RECORDS TO USE =>
****************
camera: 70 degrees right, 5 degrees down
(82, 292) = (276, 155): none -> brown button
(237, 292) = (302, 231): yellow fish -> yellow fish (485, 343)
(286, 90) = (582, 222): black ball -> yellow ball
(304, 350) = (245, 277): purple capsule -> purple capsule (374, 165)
****************
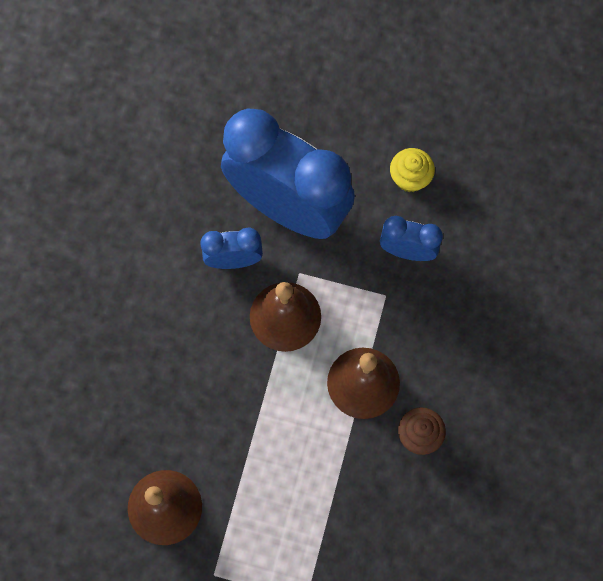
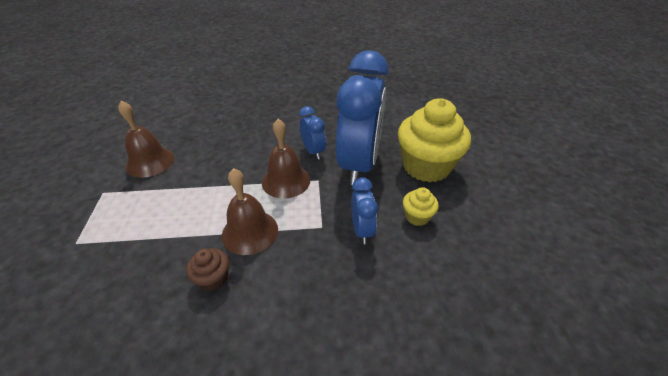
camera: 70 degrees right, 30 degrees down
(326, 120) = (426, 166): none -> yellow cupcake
****************
WHAT YOU HAVE TO DO => Leave out every line above except those from the line with "camera: 70 degrees right, 5 degrees down" up to and including the line with "(304, 350) = (245, 277): purple", and copy those exactly.

ANSWER TO THE EXERCISE =>
camera: 70 degrees right, 5 degrees down
(82, 292) = (276, 155): none -> brown button
(237, 292) = (302, 231): yellow fish -> yellow fish (485, 343)
(286, 90) = (582, 222): black ball -> yellow ball
(304, 350) = (245, 277): purple capsule -> purple capsule (374, 165)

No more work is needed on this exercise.